> _What you have to do_
Report each line of the records below that contains the word "Humdrum", copying every such line in full.

[Exercise materials start]

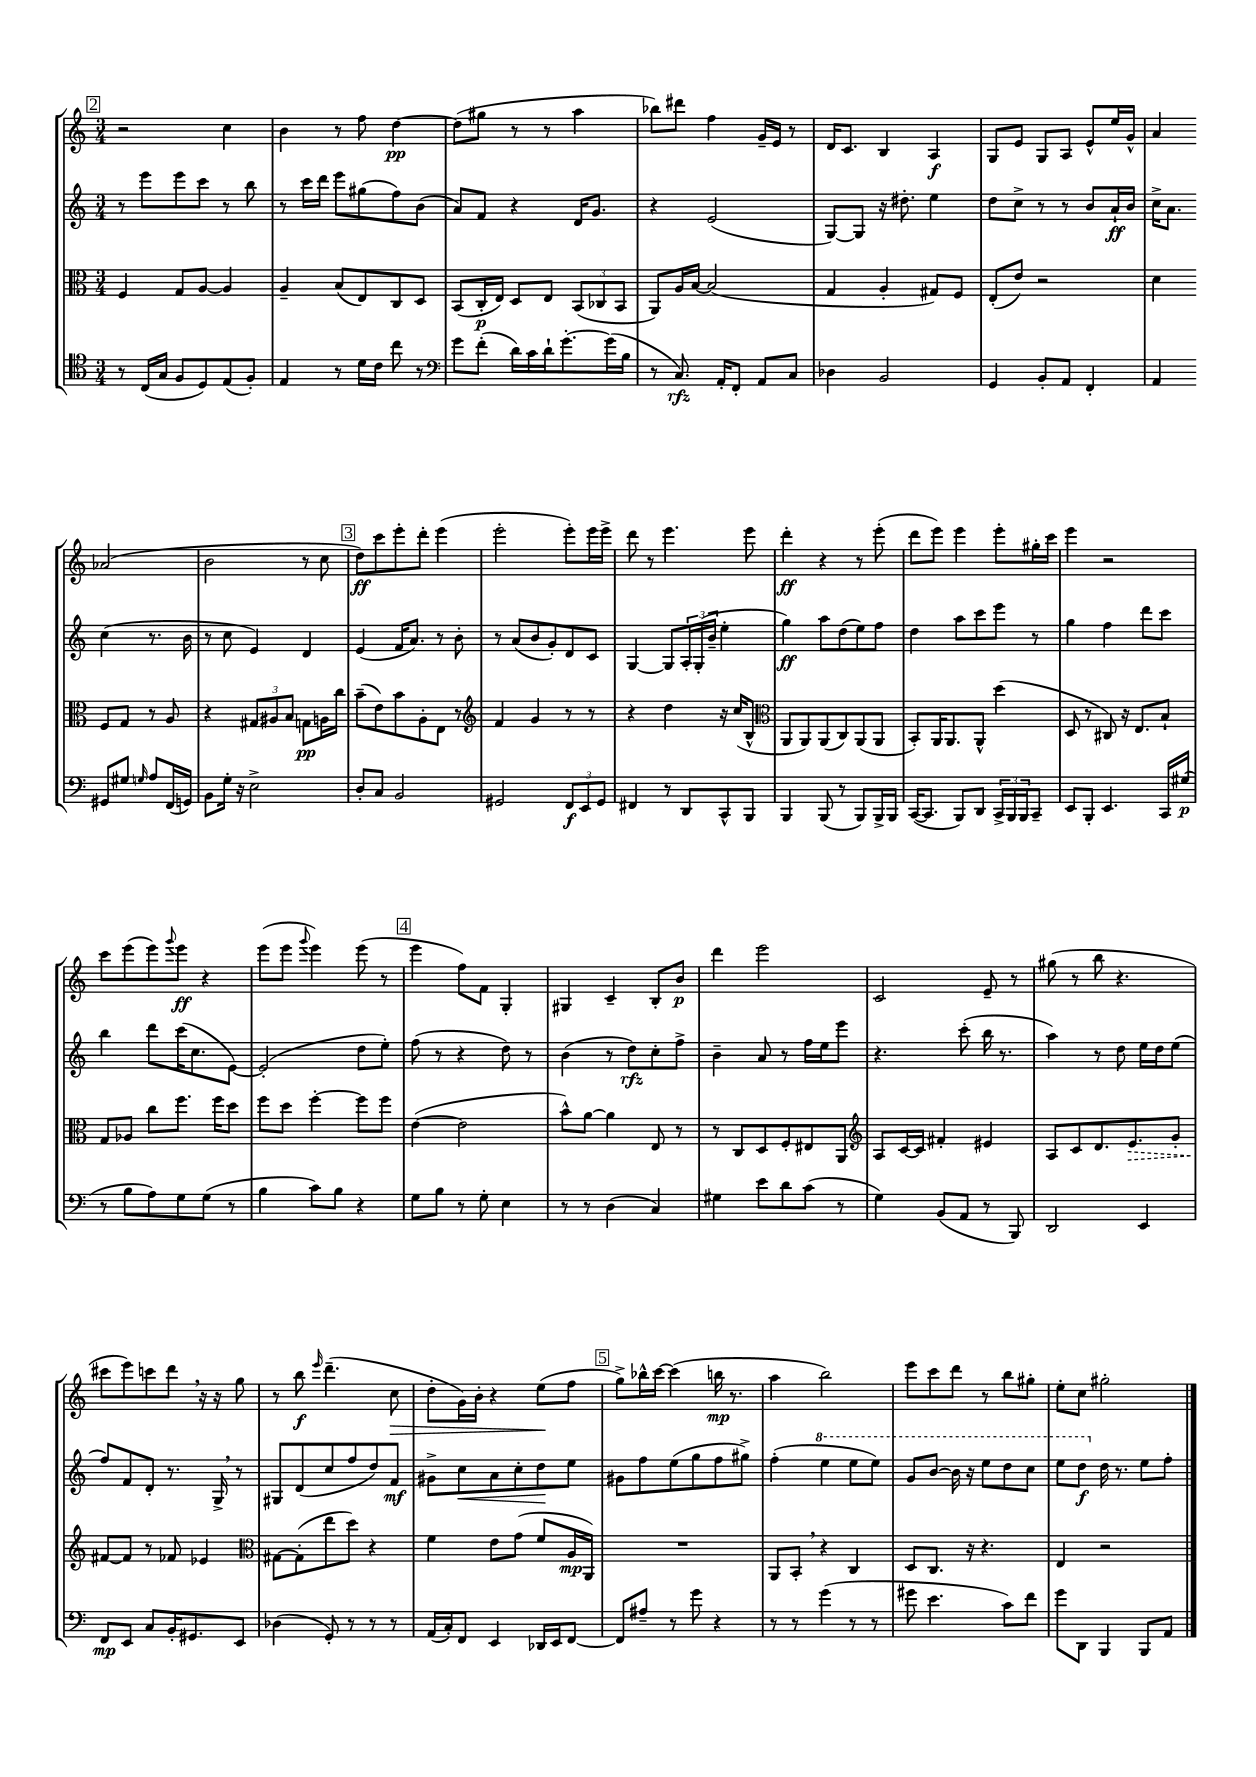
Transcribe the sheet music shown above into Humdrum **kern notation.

**kern	**kern	**kern	**kern
*staff4	*staff3	*staff2	*staff1
*clefC4	*clefC3	*clefG2	*clefG2
*k[]	*k[]	*k[]	*k[]
*M3/4	*M3/4	*M3/4	*M3/4
8r	4F	8r	2r
(16C	.	8eee	.
16G	.	.	.
8F	8G	8eee	.
8D)	[8A	8ccc	.
(8E	4A]	8r	4cc
8F')	.	8bb	.
=	=	=	=
4E	4A~	8r	4b
.	.	16ccc	.
.	.	16ddd	.
8r	(8B	8eee	8r
16d	8E)	(8gg#	8ff
16c	.	.	.
8cc	8C	8ff)	[4dd
8r	8D	(8b	.
=	=	=	=
*clefF4	*	*	*
8g	(8BB	8a)	(8dd]
(8f'	16C'	8f	8gg#
.	16E)	.	.
16d)	8D	4r	8r
16c	.	.	.
16d`	8E	.	8r
[8.g'	.	.	.
.	(12BB	16d	4aa
.	.	8.g	.
.	12C-	.	.
(16g]	.	.	.
.	12BB	.	.
16B	.	.	.
=	=	=	=
8r	8AA)	4r	8bb-)
8.C)	16A	.	8ddd#
.	[16B	.	.
.	(2B]	(2e	4ff
16AA'	.	.	.
8FF'	.	.	.
8AA	.	.	16g~
.	.	.	16e
8C	.	.	8r
=	=	=	=
4D-	4G	[8G)	16d
.	.	.	8.c
.	.	8G]	.
2BB	4A'	16r	4B
.	.	8.dd#'	.
.	8G#)	4ee	4A
.	8F	.	.
=	=	=	=
4GG	(8E'	8dd	8G
.	8e)	8cc^	8e
8BB'	2r	8r	8G
8AA	.	8r	8A
4FF'	.	8b	8e^^
.	.	16a`	16ee
.	.	16b	16g^^
=	=	=	=
4AA	4d	16cc^	4a
.	.	8.a	.
8GG#	8F	(4cc	(2a-
8G#	8G	.	.
16qqG	.	.	.
8A	8r	8.r	.
(16FF	8A	.	.
16GG)	.	16b	.
=	=	=	=
8BB	4r	8r	2b
16G'	.	8cc	.
16r	.	.	.
2E^	12G#	4e)	.
.	12A#	.	.
.	12B	.	.
.	8G	4d	8r
.	16A	.	8cc
.	16cc	.	.
=	=	=	=
8D'	(8b~	(4e	8dd)
8C	8e)	.	8ccc
2BB	8b	16f	8eee'
.	.	8.a)	.
.	8A'	.	8ddd'
.	8E	8r	(4eee
.	8r	8b'	.
=	=	=	=
*	*clefG2	*	*
2GG#	4f	8r	2eee'
.	.	(8a	.
.	4g	8b	.
.	.	8g')	.
12FF	8r	8d	8eee')
12EE	.	.	.
.	8r	8c	16eee
12GG#	.	.	.
.	.	.	16eee^
=	=	=	=
4FF#	4r	[4G	8ddd
.	.	.	8r
8r	4dd	8G]	4.eee
8DD	.	24A'	.
.	.	(24G'	.
.	.	24b~	.
8CC^^	16r	4ee'	.
.	(16cc	.	.
8BBB	8B^^	.	8eee
=	=	=	=
*	*clefC3	*	*
4BBB	8AA	4gg)	4ddd'
.	8AA)	.	.
(8BBB	(8AA	8aa	4r
8r	8C)	(8dd	.
8BBB)	(8AA	8ee)	8r
16BBB^	8AA	8ff	(8eee'
16BBB	.	.	.
=	=	=	=
([16CC	8BB')	4dd	8ddd
8.CC]	.	.	.
.	16AA	.	8eee)
.	8.AA	.	.
8BBB)	.	8aa	4eee
8DD	8AA^^	8ccc	.
24CC^	(4dd	8eee	8eee'
24BBB	.	.	.
24BBB	.	.	.
8CC~	.	8r	16gg#'
.	.	.	16ccc
=	=	=	=
8EE	8D	4gg	4eee
8BBB'	8r	.	.
4.EE	8C#)	4ff	2r
.	16r	.	.
.	8.E	.	.
.	.	8ddd	.
16CC	8B`	8ccc	.
(16G#	.	.	.
=	=	=	=
8r	8G	4bb	8ccc
8B	8A-	.	(8eee
8A)	8cc	8ddd	8eee)
.	.	.	8qqggg
8G	8.ff	(16ccc	8eee
.	.	8.cc	.
(8G	.	.	4r
.	16ff	.	.
8r	8dd	[8e)	.
=	=	=	=
4B	8ff	(2e']	(8eee
.	8dd	.	8eee
.	.	.	8qqggg
8c)	[4ff'	.	4eee)
8B	.	.	.
4r	8ff]	8dd	(8eee
.	8ff	8ee')	8r
=	=	=	=
8G	([4e	(8ff	4eee
8B	.	8r	.
8r	2e]	4r	8ff)
8G'	.	.	8f
4E	.	8dd)	4G'
.	.	8r	.
=	=	=	=
8r	8b^^)	(4b	4G#
8r	[8a	.	.
(4D	4a]	8r	4c~
.	.	8dd)	.
4C)	8E	8cc'	8B'
.	8r	8ff^	8b
=	=	=	=
4G#	8r	4b~	4ddd
.	8C	.	.
8e	8D	8a	2eee
8d	8F'	8r	.
(8c	8E#	16ff	.
.	.	16ee	.
8r	8AA	8eee	.
=	=	=	=
*	*clefG2	*	*
4G)	8A	4.r	2c
.	[16c	.	.
.	16c]	.	.
(8BB	4f#'	.	.
8AA	.	(8ccc'	.
8r	4e#	16bb	8e~
.	.	8.r	.
8BBB)	.	.	8r
=	=	=	=
2DD	8A	4aa)	(8gg#
.	8c	.	8r
.	8.d	8r	8bb
.	.	8dd	4.r
.	8.e	.	.
4EE	.	16ee	.
.	.	16dd	.
.	8g'	(8ee	.
=	=	=	=
8FF	[8f#	8ff)	8ccc#
8EE	8f#]	8f	8eee)
8C	8r	8d'	8ccc
16BB'	8f-	8.r	8ddd
8.GG#	.	.	.
.	4e-	.	16r
.	.	16G^	16r
8EE	.	8r	8gg
=	=	=	=
*	*clefC3	*	*
(4D-	[8G#	8G#	8r
.	(8G#']	(8d	8bb
.	.	.	16qqeee
8GG')	8ee	8cc	(4.ddd~
8r	8dd)	8ff	.
8r	4r	8dd)	.
8r	.	8f	8cc
=	=	=	=
(16AA	4f	8g#^	8dd'
16C')	.	.	.
8FF	.	8cc	16g)
.	.	.	16b'
4EE	8e	8a	4r
.	(8g	8cc'	.
16DD-	8f	8dd	(8ee
16EE	.	.	.
[8FF	16A	8ee	8ff
.	16AA)	.	.
=	=	=	=
8FF]	2.r	8g#	8gg^)
8A#~	.	8ff	16bb-^^
.	.	.	[16ccc
8r	.	(8ee	(4ccc]
8g	.	8gg	.
4r	.	8ff	16bb
.	.	.	8.r
.	.	8gg#^)	.
=	=	=	=
8r	8AA	(4ff'	4aa
8r	8BB'	.	.
(4g	4r	4eee	2bb)
8r	4C	8eee	.
8r	.	8eee)	.
=	=	=	=
8g#	8D	8gg	8eee
4.e	8.C	[8bb	8ccc
.	.	16bb]	8ddd
.	16r	16r	.
.	4.r	8eee	8r
8c)	.	8ddd	8bb
8f	.	8ccc	8gg#'
=	=	=	=
8g	4E	8eee	8ee'
8DD	.	8ddd	8cc
4BBB	2r	16dd	2gg#'
.	.	8.r	.
8BBB	.	8ee	.
8AA	.	8ff'	.
==	==	==	==
*-	*-	*-	*-
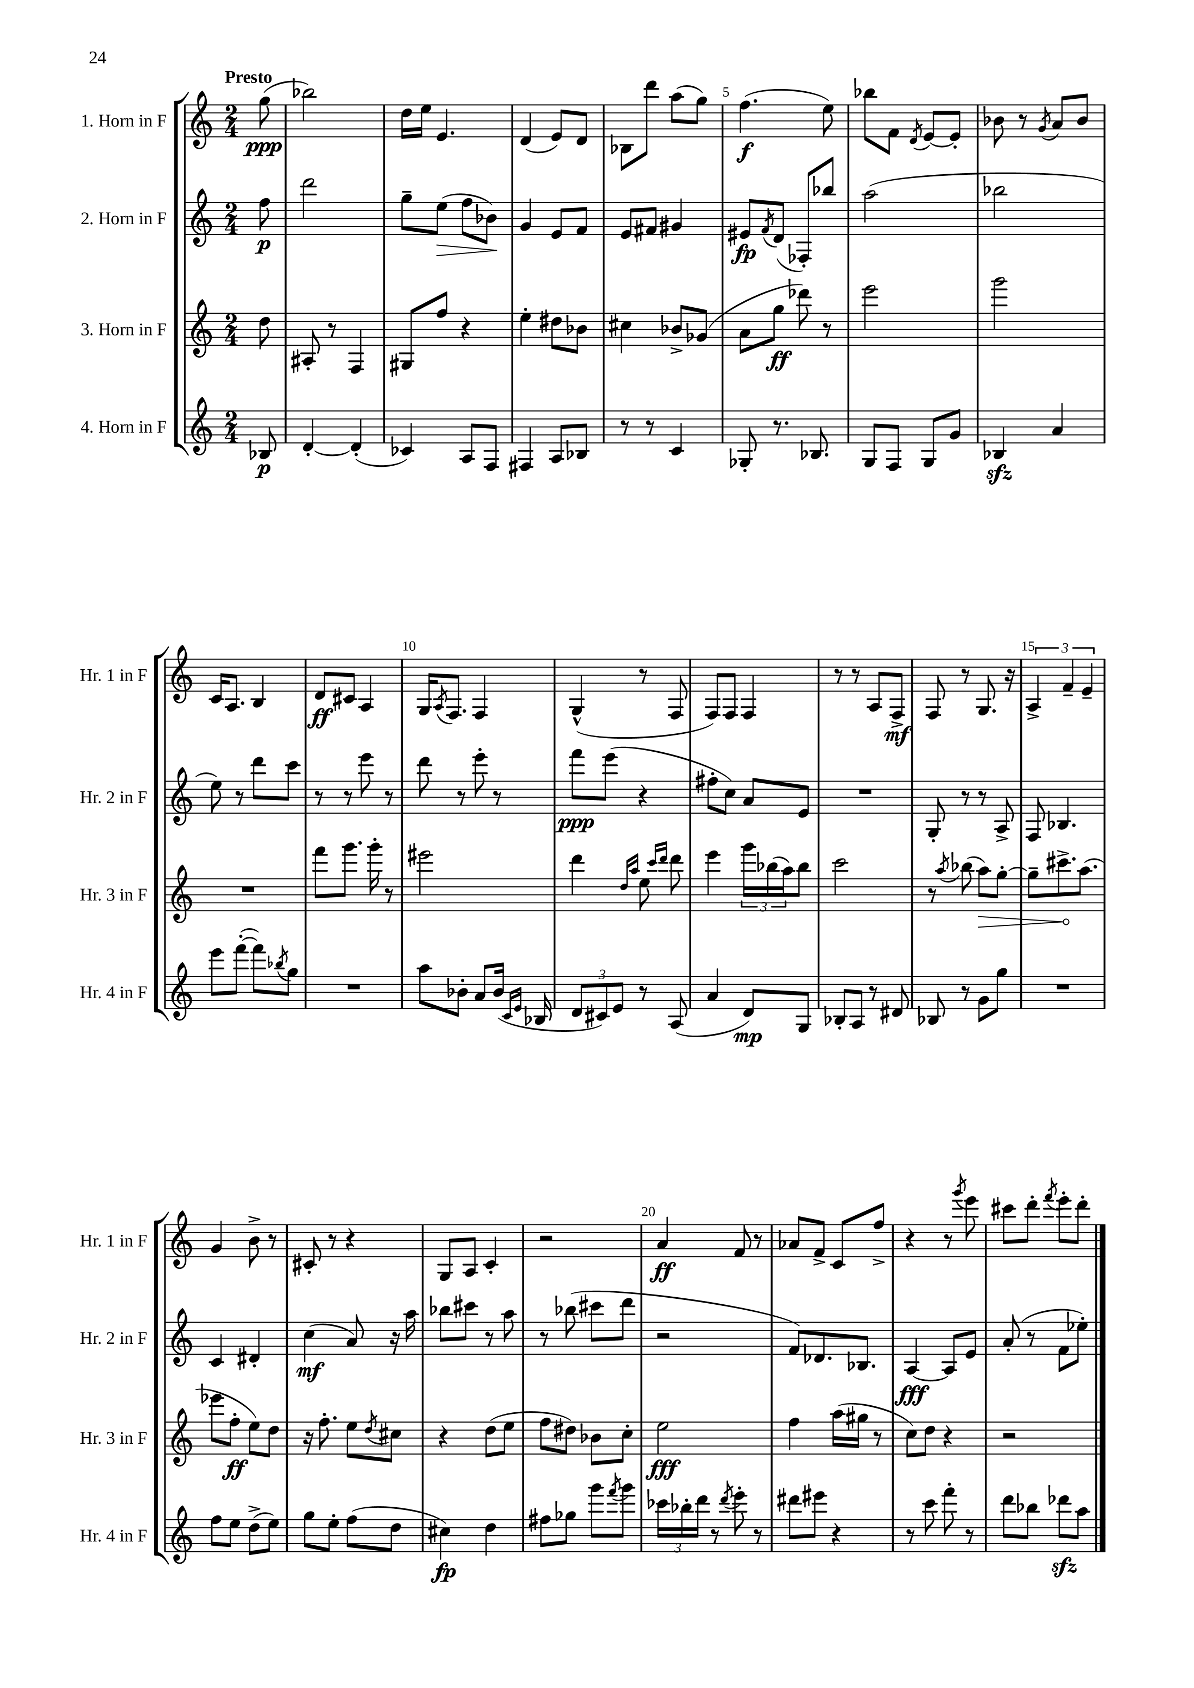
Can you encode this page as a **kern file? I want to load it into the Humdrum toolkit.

**kern	**kern	**kern	**kern
*staff4	*staff3	*staff2	*staff1
*clefG2	*clefG2	*clefG2	*clefG2
*k[]	*k[]	*k[]	*k[]
*M2/4	*M2/4	*M2/4	*M2/4
8B-	8dd	8ff	(8gg
=	=	=	=
[4d'	8A#'	2ddd	2bb-)
.	8r	.	.
(4d']	4F	.	.
=	=	=	=
4c-)	8G#	8gg~	16dd
.	.	.	16ee
.	8ff	(8ee	4.e
8A	4r	8ff	.
8F	.	8b-)	.
=	=	=	=
4F#	4ee'	4g	(4d
8A	8dd#	8e	8e)
8B-	8b-	8f	8d
=	=	=	=
8r	4cc#	8e	8B-
8r	.	8f#	8ddd
4c	8b-^	4g#	(8aa
.	(8g-	.	8gg)
=	=	=	=
8G-'	8a	8e#	(4.ff
.	.	8qf	.
8.r	8gg	(8d	.
.	8ddd-)	8F-')	.
8.B-	.	.	.
.	8r	8bb-	8ee)
=	=	=	=
8G	2eee	(2aa	8bb-
8F	.	.	8f
.	.	.	8qd
8G	.	.	[8e
8g	.	.	8e']
=	=	=	=
4B-	2ggg	2bb-	8b-
.	.	.	8r
.	.	.	8qg
4a	.	.	8a
.	.	.	8b-
=	=	=	=
8eee	2r	8ee)	16c
.	.	.	8.A
([8fff'	.	8r	.
8fff])	.	8ddd	4B
8qbb-	.	.	.
8gg	.	8ccc	.
=	=	=	=
2r	8fff	8r	8d
.	8.ggg	8r	8c#
.	.	8eee	4A
.	16ggg'	.	.
.	8r	8r	.
=	=	=	=
8aa	2eee#	8ddd	16G
.	.	.	8qA
.	.	.	8.F
8b-'	.	8r	.
8a	.	8eee'	4F
(16b-	.	8r	.
16qqc	.	.	.
16qqe	.	.	.
16B-	.	.	.
=	=	=	=
12d	4ddd	8fff	(4G^^
12c#)	.	.	.
.	.	(8eee	.
12e	.	.	.
.	16qqdd	.	.
.	16qqaa	.	.
8r	8ee	4r	8r
.	16qqccc	.	.
.	16qqddd	.	.
(8A	8ddd	.	8F
=	=	=	=
4a	4eee	8ff#'	8F)
.	.	8cc)	8F
8d)	24ggg	8a	4F
.	(24bb-	.	.
.	24aa)	.	.
8G	8bb-	8e	.
=	=	=	=
8B-'	2ccc	2r	8r
8A	.	.	8r
8r	.	.	8A
8d#	.	.	8F^
=	=	=	=
8B-	8r	8G'	8F
.	8qaa	.	.
8r	(8bb-	8r	8r
8g	8aa)	8r	8.G
8gg	[8gg'	8A^	.
.	.	.	16r
=	=	=	=
2r	8gg~]	8F	6A^
.	8.ccc#^	4.B-	.
.	.	.	6f~
.	(8.aa	.	.
.	.	.	6e~
=	=	=	=
8ff	8eee-	4c	4g
8ee	8ff'	.	.
(8dd^	8ee)	4d#'	8b^
8ee)	8dd	.	8r
=	=	=	=
8gg	16r	(4cc	8c#'
.	8.ff'	.	.
8ee'	.	.	8r
(8ff	8ee	8a)	4r
.	8qdd	.	.
8dd	8cc#	16r	.
.	.	16aa	.
=	=	=	=
4cc#)	4r	8bb-	8G
.	.	8ccc#	8A
4dd	(8dd	8r	4c'
.	8ee	8aa	.
=	=	=	=
8ff#	8ff	8r	2r
8gg-	8dd#)	(8bb-	.
8ggg	8b-	8ccc#	.
8qfff	.	.	.
8ggg	8cc'	8ddd	.
=	=	=	=
24ccc-	2ee	2r	4a
24bb-'	.	.	.
24ddd	.	.	.
8r	.	.	.
8qddd	.	.	.
8eee'	.	.	8f
8r	.	.	8r
=	=	=	=
8ddd#	4ff	8f)	8a-
8eee#	.	8.d-	8f^
4r	(16aa	.	8c
.	16gg#	8.B-	.
.	8r	.	8ff^
=	=	=	=
8r	8cc)	[4A	4r
8ccc	8dd	.	.
8fff'	4r	8A]	8r
.	.	.	8qggg
8r	.	8e	8eee
=	=	=	=
8ddd	2r	(8a'	8ccc#
8bb-	.	8r	8ddd'
.	.	.	8qfff
8ddd-	.	8f	8eee'
8aa	.	8ee-')	8ddd'
==	==	==	==
*-	*-	*-	*-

[Exercise materials end]

> _Written solution_
Transcribe the sheet music shown above into Humdrum **kern notation.
Can you encode this page as a **kern file? I want to load it into the Humdrum toolkit.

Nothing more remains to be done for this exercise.